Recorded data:
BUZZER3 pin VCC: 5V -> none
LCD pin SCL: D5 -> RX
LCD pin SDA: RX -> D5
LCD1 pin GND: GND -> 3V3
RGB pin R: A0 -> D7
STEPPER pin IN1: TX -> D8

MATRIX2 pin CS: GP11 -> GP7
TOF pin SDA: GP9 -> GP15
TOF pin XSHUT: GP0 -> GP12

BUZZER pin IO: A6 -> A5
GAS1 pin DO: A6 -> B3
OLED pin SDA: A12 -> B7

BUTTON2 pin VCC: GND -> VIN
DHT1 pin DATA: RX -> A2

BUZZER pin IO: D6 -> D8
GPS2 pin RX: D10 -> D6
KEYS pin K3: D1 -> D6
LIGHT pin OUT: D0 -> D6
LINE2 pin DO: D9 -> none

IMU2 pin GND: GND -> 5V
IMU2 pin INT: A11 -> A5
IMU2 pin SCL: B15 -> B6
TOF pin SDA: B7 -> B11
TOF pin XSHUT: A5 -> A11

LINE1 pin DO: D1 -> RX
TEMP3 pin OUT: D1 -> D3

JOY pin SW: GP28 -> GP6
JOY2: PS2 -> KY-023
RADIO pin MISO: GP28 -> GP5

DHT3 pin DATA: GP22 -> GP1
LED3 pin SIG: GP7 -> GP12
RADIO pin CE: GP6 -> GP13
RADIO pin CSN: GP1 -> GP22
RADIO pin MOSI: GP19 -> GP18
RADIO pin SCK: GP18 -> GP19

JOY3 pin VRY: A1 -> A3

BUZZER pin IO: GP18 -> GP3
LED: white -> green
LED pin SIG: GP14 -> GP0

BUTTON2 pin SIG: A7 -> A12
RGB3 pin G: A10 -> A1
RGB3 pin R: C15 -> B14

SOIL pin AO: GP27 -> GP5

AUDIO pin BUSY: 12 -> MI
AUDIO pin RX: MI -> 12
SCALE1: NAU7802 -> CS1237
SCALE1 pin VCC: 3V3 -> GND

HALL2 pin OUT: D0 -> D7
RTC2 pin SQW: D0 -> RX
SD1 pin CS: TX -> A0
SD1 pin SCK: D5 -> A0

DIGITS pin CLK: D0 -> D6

How to complete this task: Which lines above include "AUDIO"? Show each of them by copying it.

Solution to the exercise:
AUDIO pin BUSY: 12 -> MI
AUDIO pin RX: MI -> 12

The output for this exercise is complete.